REQUIREMENT
Please output the entries that follow exactly, without a single image.

PROVIDED DATA
━━━━━━━━

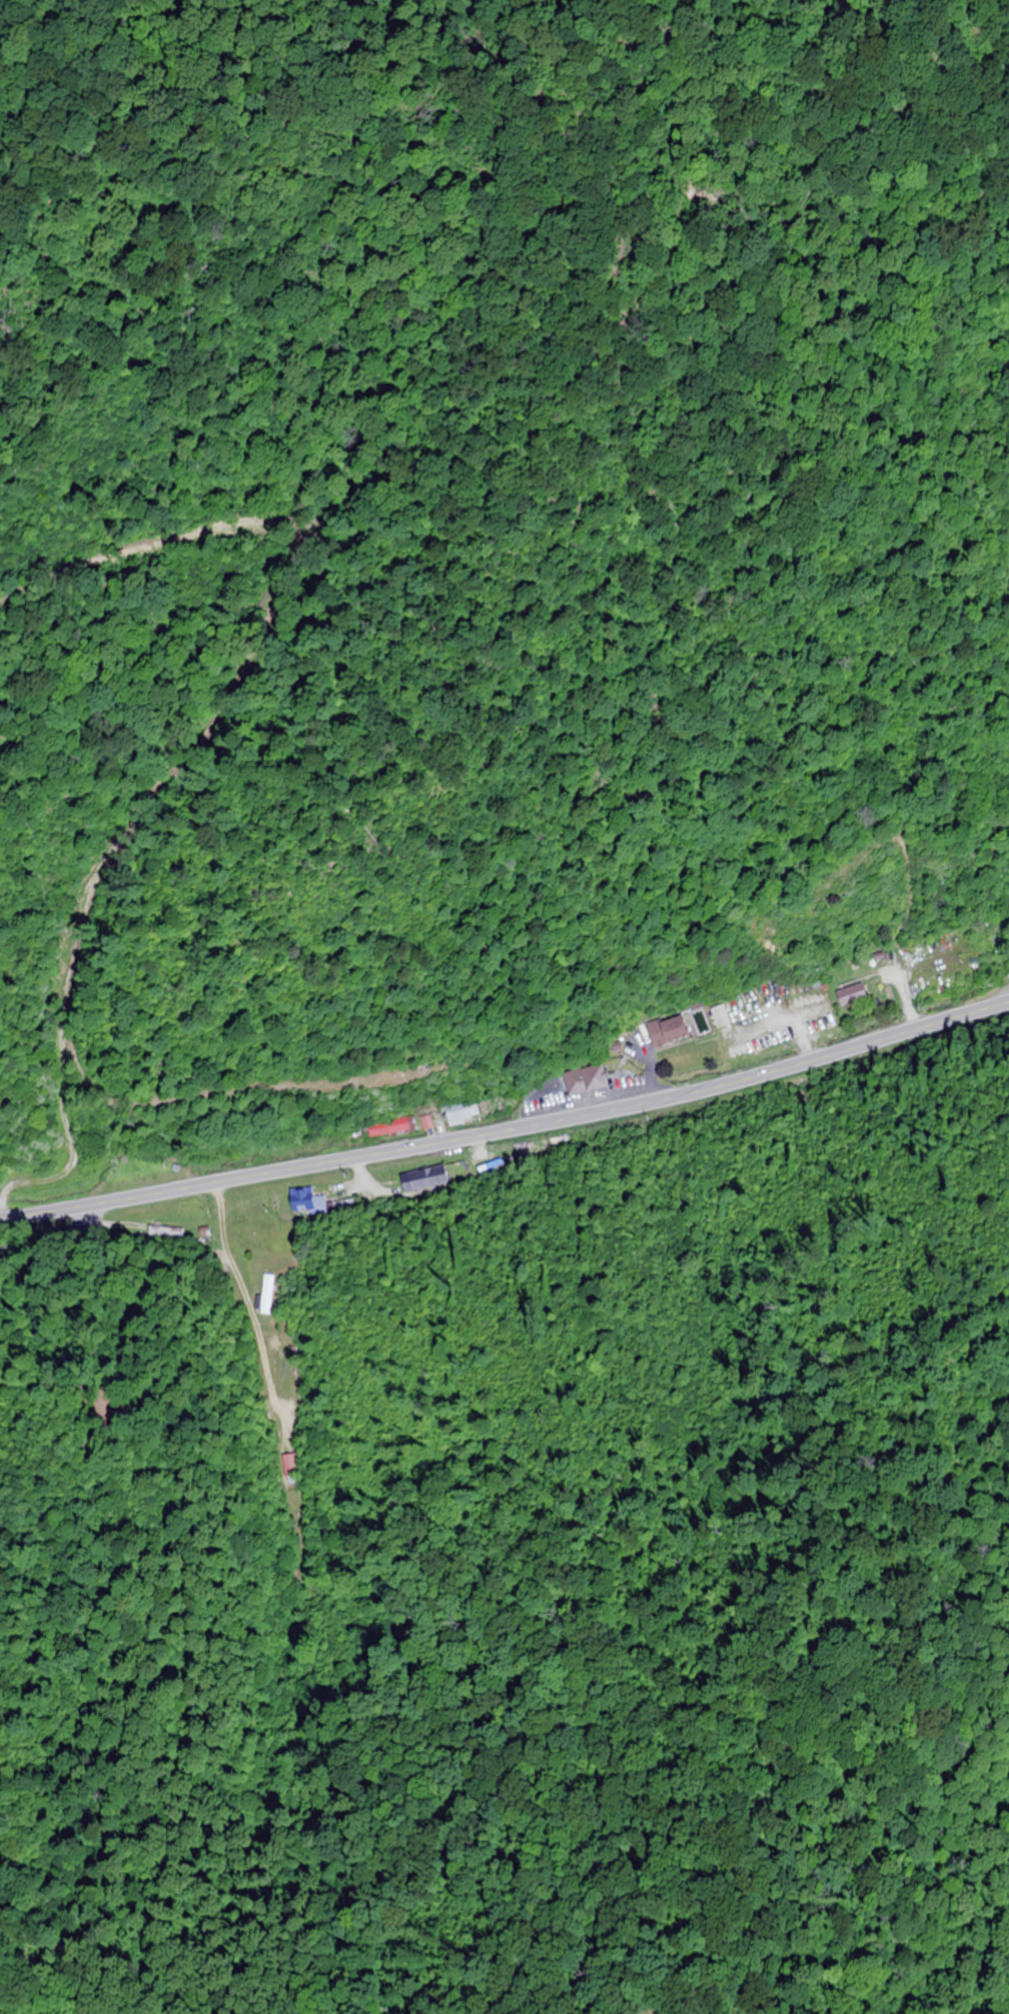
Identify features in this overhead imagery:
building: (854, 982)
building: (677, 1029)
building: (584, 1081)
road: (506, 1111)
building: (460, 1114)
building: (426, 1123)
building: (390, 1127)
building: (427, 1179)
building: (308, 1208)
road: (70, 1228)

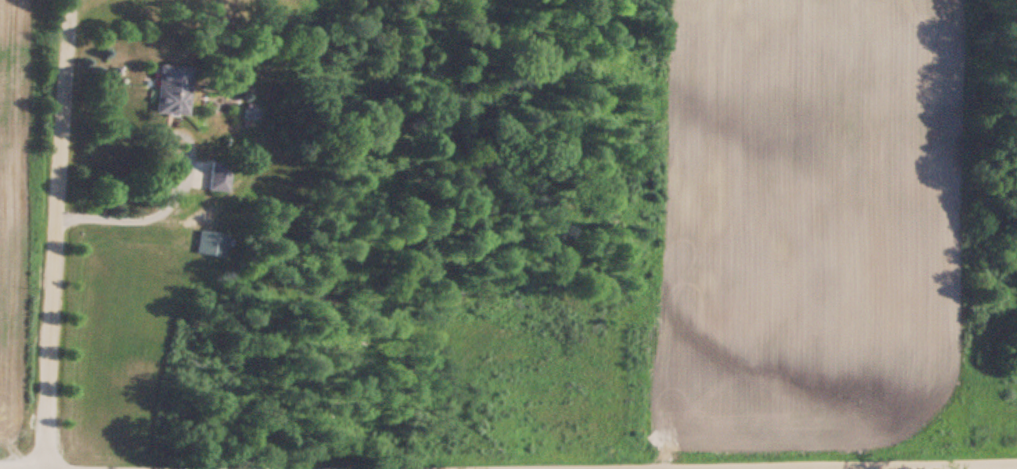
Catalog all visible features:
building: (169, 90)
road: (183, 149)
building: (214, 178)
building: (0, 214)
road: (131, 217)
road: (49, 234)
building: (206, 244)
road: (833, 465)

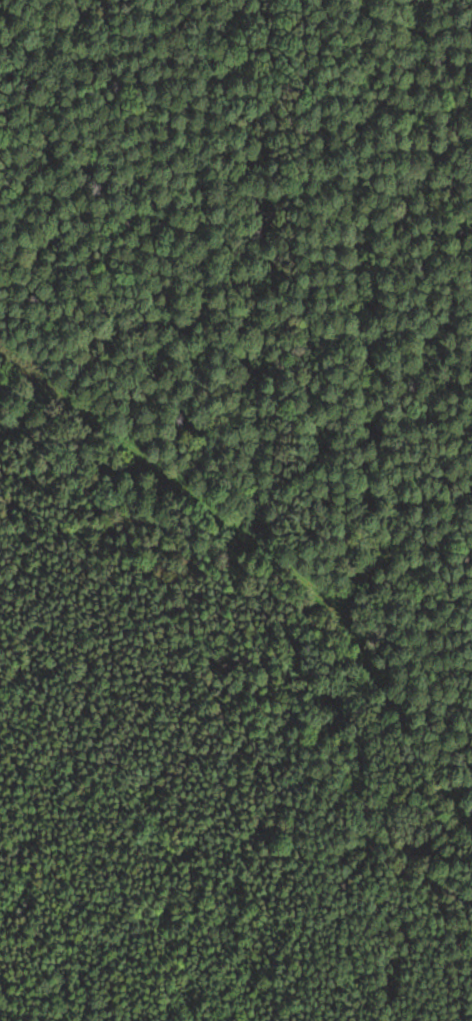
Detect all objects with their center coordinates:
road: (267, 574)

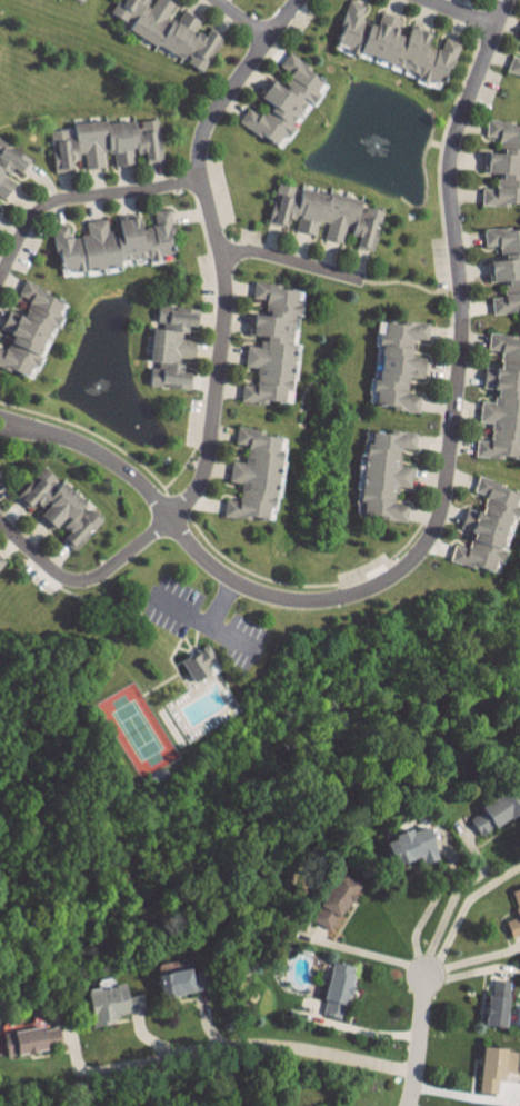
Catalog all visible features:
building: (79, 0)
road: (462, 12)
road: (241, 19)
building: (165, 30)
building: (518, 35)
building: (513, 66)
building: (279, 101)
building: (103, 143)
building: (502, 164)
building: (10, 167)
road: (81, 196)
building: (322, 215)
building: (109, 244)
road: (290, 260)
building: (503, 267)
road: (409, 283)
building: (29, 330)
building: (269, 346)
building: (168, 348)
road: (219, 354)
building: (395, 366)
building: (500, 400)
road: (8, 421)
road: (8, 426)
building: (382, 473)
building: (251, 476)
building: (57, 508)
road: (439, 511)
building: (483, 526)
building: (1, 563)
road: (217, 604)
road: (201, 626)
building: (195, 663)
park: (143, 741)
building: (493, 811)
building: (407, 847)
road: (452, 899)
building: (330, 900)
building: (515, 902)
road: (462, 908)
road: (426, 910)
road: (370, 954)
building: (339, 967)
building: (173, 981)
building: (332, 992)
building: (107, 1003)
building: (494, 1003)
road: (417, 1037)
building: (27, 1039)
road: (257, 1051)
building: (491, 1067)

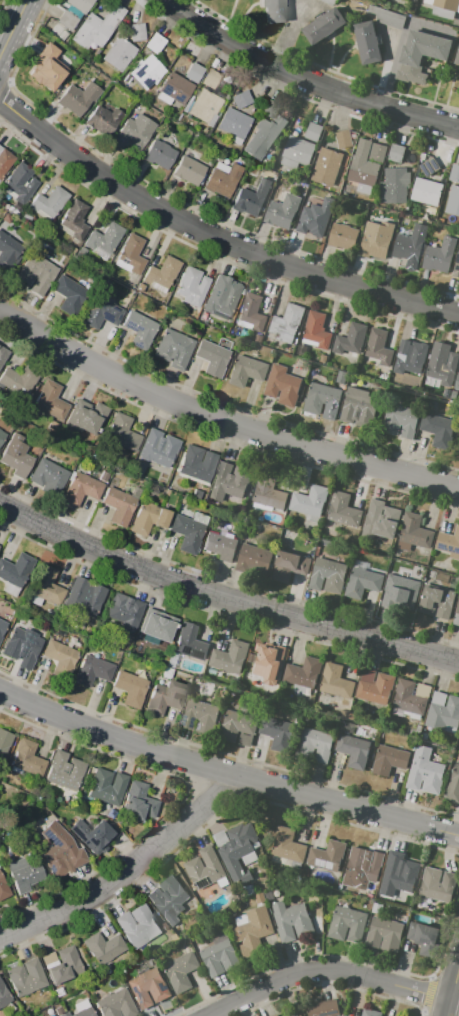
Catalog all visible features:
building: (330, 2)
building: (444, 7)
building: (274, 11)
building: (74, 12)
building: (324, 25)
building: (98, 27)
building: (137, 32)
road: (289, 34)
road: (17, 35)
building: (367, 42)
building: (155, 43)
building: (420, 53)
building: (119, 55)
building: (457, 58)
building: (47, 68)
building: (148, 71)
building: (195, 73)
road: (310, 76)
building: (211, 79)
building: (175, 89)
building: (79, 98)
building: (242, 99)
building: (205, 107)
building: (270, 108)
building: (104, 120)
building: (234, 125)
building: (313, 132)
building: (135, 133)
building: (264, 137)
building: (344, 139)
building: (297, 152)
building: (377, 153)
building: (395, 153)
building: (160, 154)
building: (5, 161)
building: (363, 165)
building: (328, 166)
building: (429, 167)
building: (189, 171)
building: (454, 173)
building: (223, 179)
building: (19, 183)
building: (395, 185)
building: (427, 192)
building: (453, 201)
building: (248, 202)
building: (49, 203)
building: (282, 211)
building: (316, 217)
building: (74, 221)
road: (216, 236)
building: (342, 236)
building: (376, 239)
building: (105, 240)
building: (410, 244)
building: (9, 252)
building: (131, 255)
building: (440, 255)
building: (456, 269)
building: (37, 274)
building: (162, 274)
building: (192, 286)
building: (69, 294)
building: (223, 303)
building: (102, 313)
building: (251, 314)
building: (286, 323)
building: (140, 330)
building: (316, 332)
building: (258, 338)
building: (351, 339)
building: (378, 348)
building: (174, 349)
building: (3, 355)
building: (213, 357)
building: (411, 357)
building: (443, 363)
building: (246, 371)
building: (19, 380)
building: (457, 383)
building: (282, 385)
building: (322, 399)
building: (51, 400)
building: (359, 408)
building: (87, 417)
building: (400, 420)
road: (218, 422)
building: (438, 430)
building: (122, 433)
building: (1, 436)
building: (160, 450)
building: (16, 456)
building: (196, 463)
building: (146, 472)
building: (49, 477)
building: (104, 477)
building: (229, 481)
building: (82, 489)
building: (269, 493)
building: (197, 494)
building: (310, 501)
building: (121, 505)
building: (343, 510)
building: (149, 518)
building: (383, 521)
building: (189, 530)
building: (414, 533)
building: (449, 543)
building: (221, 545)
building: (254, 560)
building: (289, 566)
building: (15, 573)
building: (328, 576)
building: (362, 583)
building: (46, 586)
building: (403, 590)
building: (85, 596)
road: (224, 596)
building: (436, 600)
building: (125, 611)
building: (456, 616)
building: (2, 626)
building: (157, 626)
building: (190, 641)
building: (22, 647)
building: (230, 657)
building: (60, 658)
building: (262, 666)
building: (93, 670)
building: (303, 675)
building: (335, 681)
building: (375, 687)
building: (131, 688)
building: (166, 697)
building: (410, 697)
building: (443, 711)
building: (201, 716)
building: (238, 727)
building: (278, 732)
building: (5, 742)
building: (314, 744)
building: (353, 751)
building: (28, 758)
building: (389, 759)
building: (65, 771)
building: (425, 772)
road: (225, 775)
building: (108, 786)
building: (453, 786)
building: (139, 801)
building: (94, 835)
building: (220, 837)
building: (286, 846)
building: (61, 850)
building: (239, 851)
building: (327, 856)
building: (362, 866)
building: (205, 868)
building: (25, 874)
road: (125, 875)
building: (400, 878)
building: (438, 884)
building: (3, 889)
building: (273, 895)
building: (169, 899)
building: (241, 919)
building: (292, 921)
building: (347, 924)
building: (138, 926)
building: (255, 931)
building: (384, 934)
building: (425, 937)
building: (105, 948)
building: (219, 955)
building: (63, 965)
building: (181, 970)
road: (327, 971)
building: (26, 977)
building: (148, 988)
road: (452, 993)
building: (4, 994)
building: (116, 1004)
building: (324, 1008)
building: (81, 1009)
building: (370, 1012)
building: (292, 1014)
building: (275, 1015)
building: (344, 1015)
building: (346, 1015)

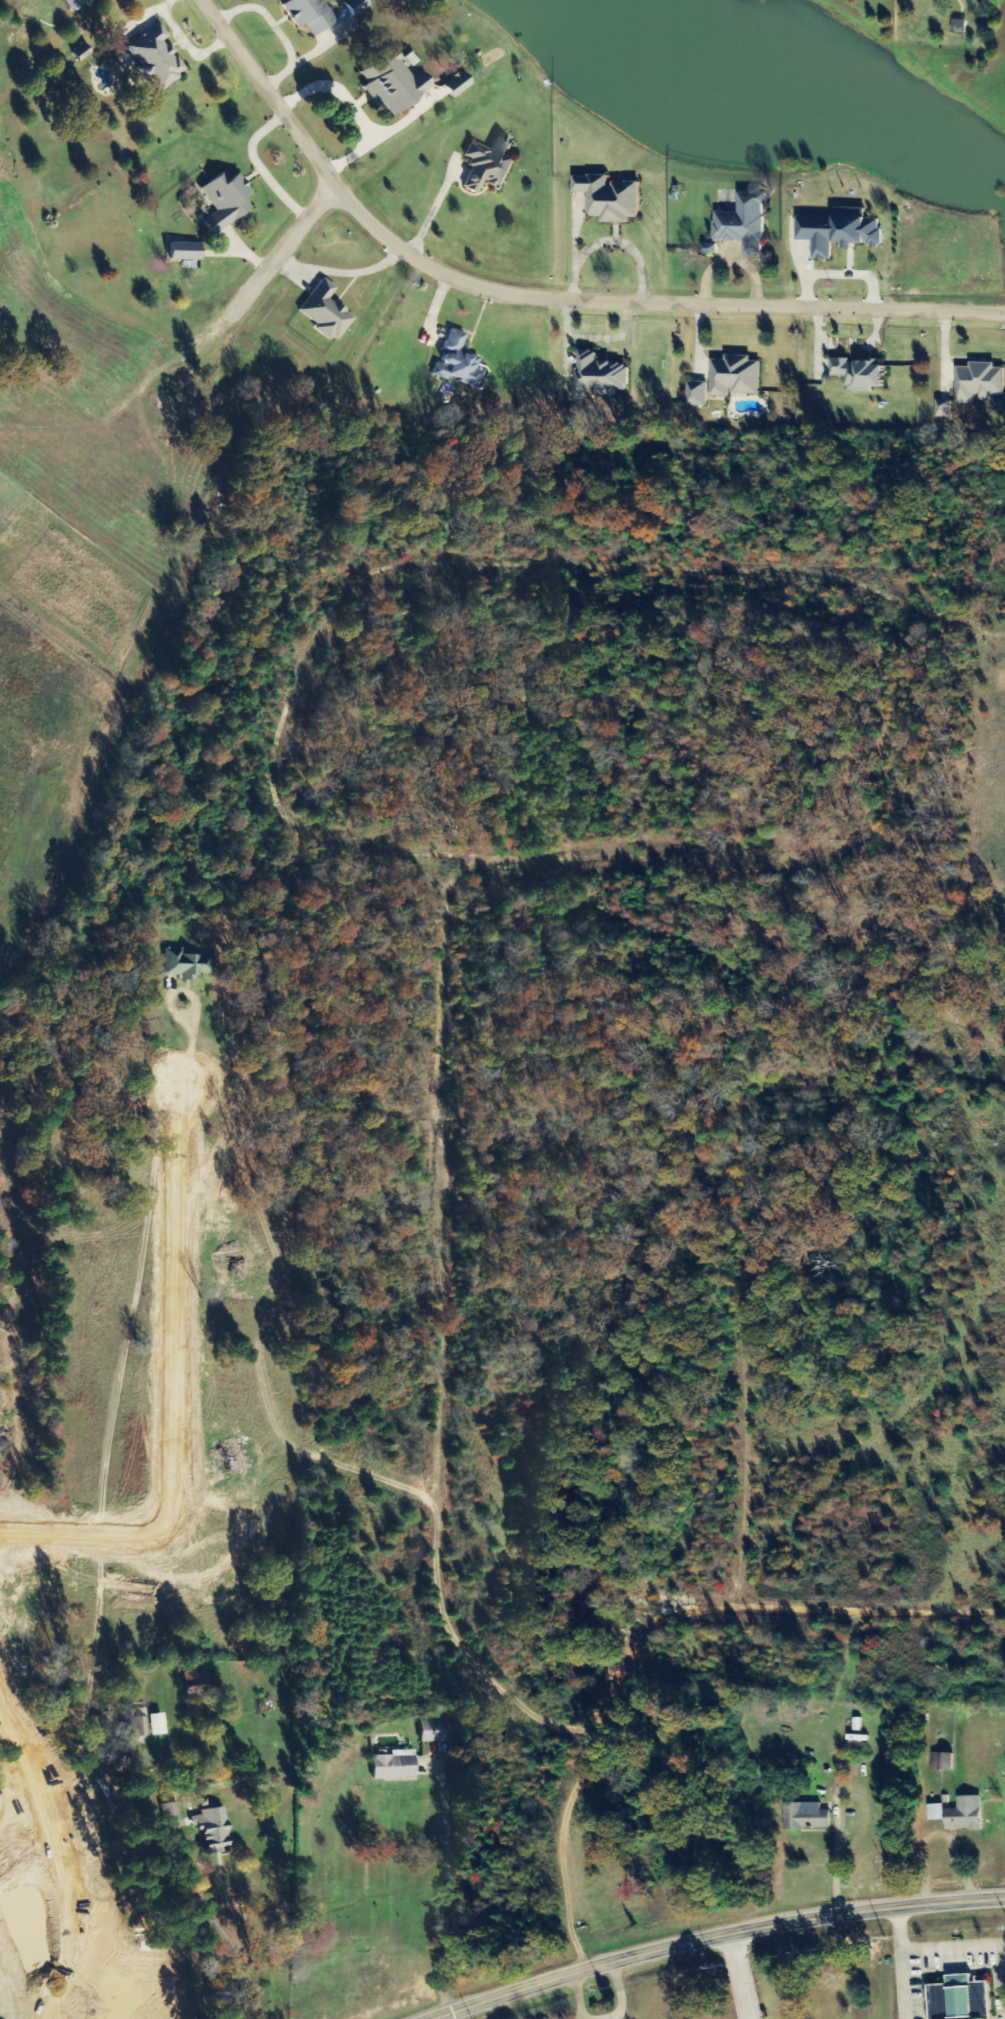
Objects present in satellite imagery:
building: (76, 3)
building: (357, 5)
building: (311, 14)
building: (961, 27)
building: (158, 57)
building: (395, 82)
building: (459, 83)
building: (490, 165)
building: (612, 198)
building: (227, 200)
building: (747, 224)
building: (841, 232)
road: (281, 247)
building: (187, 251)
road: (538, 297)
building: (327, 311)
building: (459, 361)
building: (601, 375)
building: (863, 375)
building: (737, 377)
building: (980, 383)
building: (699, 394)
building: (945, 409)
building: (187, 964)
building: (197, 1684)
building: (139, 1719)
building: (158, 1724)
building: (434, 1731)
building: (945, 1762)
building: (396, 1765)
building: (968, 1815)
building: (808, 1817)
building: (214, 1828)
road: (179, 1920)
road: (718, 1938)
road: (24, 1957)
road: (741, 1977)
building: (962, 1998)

━━━━━━━━

TASK RESPONSE
Identify features in this overhead imagery:
building: (854, 982)
building: (677, 1029)
building: (584, 1081)
road: (506, 1111)
building: (460, 1114)
building: (426, 1123)
building: (390, 1127)
building: (427, 1179)
building: (308, 1208)
road: (70, 1228)

Catalog all visible features:
building: (169, 90)
road: (183, 149)
building: (214, 178)
building: (0, 214)
road: (131, 217)
road: (49, 234)
building: (206, 244)
road: (833, 465)

Detect all objects with their center coordinates:
road: (267, 574)

Catalog all visible features:
building: (79, 0)
road: (462, 12)
road: (241, 19)
building: (165, 30)
building: (518, 35)
building: (513, 66)
building: (279, 101)
building: (103, 143)
building: (502, 164)
building: (10, 167)
road: (81, 196)
building: (322, 215)
building: (109, 244)
road: (290, 260)
building: (503, 267)
road: (409, 283)
building: (29, 330)
building: (269, 346)
building: (168, 348)
road: (219, 354)
building: (395, 366)
building: (500, 400)
road: (8, 421)
road: (8, 426)
building: (382, 473)
building: (251, 476)
building: (57, 508)
road: (439, 511)
building: (483, 526)
building: (1, 563)
road: (217, 604)
road: (201, 626)
building: (195, 663)
park: (143, 741)
building: (493, 811)
building: (407, 847)
road: (452, 899)
building: (330, 900)
building: (515, 902)
road: (462, 908)
road: (426, 910)
road: (370, 954)
building: (339, 967)
building: (173, 981)
building: (332, 992)
building: (107, 1003)
building: (494, 1003)
road: (417, 1037)
building: (27, 1039)
road: (257, 1051)
building: (491, 1067)

Catalog all visible features:
building: (330, 2)
building: (444, 7)
building: (274, 11)
building: (74, 12)
building: (324, 25)
building: (98, 27)
building: (137, 32)
road: (289, 34)
road: (17, 35)
building: (367, 42)
building: (155, 43)
building: (420, 53)
building: (119, 55)
building: (457, 58)
building: (47, 68)
building: (148, 71)
building: (195, 73)
road: (310, 76)
building: (211, 79)
building: (175, 89)
building: (79, 98)
building: (242, 99)
building: (205, 107)
building: (270, 108)
building: (104, 120)
building: (234, 125)
building: (313, 132)
building: (135, 133)
building: (264, 137)
building: (344, 139)
building: (297, 152)
building: (377, 153)
building: (395, 153)
building: (160, 154)
building: (5, 161)
building: (363, 165)
building: (328, 166)
building: (429, 167)
building: (189, 171)
building: (454, 173)
building: (223, 179)
building: (19, 183)
building: (395, 185)
building: (427, 192)
building: (453, 201)
building: (248, 202)
building: (49, 203)
building: (282, 211)
building: (316, 217)
building: (74, 221)
road: (216, 236)
building: (342, 236)
building: (376, 239)
building: (105, 240)
building: (410, 244)
building: (9, 252)
building: (131, 255)
building: (440, 255)
building: (456, 269)
building: (37, 274)
building: (162, 274)
building: (192, 286)
building: (69, 294)
building: (223, 303)
building: (102, 313)
building: (251, 314)
building: (286, 323)
building: (140, 330)
building: (316, 332)
building: (258, 338)
building: (351, 339)
building: (378, 348)
building: (174, 349)
building: (3, 355)
building: (213, 357)
building: (411, 357)
building: (443, 363)
building: (246, 371)
building: (19, 380)
building: (457, 383)
building: (282, 385)
building: (322, 399)
building: (51, 400)
building: (359, 408)
building: (87, 417)
building: (400, 420)
road: (218, 422)
building: (438, 430)
building: (122, 433)
building: (1, 436)
building: (160, 450)
building: (16, 456)
building: (196, 463)
building: (146, 472)
building: (49, 477)
building: (104, 477)
building: (229, 481)
building: (82, 489)
building: (269, 493)
building: (197, 494)
building: (310, 501)
building: (121, 505)
building: (343, 510)
building: (149, 518)
building: (383, 521)
building: (189, 530)
building: (414, 533)
building: (449, 543)
building: (221, 545)
building: (254, 560)
building: (289, 566)
building: (15, 573)
building: (328, 576)
building: (362, 583)
building: (46, 586)
building: (403, 590)
building: (85, 596)
road: (224, 596)
building: (436, 600)
building: (125, 611)
building: (456, 616)
building: (2, 626)
building: (157, 626)
building: (190, 641)
building: (22, 647)
building: (230, 657)
building: (60, 658)
building: (262, 666)
building: (93, 670)
building: (303, 675)
building: (335, 681)
building: (375, 687)
building: (131, 688)
building: (166, 697)
building: (410, 697)
building: (443, 711)
building: (201, 716)
building: (238, 727)
building: (278, 732)
building: (5, 742)
building: (314, 744)
building: (353, 751)
building: (28, 758)
building: (389, 759)
building: (65, 771)
building: (425, 772)
road: (225, 775)
building: (108, 786)
building: (453, 786)
building: (139, 801)
building: (94, 835)
building: (220, 837)
building: (286, 846)
building: (61, 850)
building: (239, 851)
building: (327, 856)
building: (362, 866)
building: (205, 868)
building: (25, 874)
road: (125, 875)
building: (400, 878)
building: (438, 884)
building: (3, 889)
building: (273, 895)
building: (169, 899)
building: (241, 919)
building: (292, 921)
building: (347, 924)
building: (138, 926)
building: (255, 931)
building: (384, 934)
building: (425, 937)
building: (105, 948)
building: (219, 955)
building: (63, 965)
building: (181, 970)
road: (327, 971)
building: (26, 977)
building: (148, 988)
road: (452, 993)
building: (4, 994)
building: (116, 1004)
building: (324, 1008)
building: (81, 1009)
building: (370, 1012)
building: (292, 1014)
building: (275, 1015)
building: (344, 1015)
building: (346, 1015)

Objects present in satellite imagery:
building: (76, 3)
building: (357, 5)
building: (311, 14)
building: (961, 27)
building: (158, 57)
building: (395, 82)
building: (459, 83)
building: (490, 165)
building: (612, 198)
building: (227, 200)
building: (747, 224)
building: (841, 232)
road: (281, 247)
building: (187, 251)
road: (538, 297)
building: (327, 311)
building: (459, 361)
building: (601, 375)
building: (863, 375)
building: (737, 377)
building: (980, 383)
building: (699, 394)
building: (945, 409)
building: (187, 964)
building: (197, 1684)
building: (139, 1719)
building: (158, 1724)
building: (434, 1731)
building: (945, 1762)
building: (396, 1765)
building: (968, 1815)
building: (808, 1817)
building: (214, 1828)
road: (179, 1920)
road: (718, 1938)
road: (24, 1957)
road: (741, 1977)
building: (962, 1998)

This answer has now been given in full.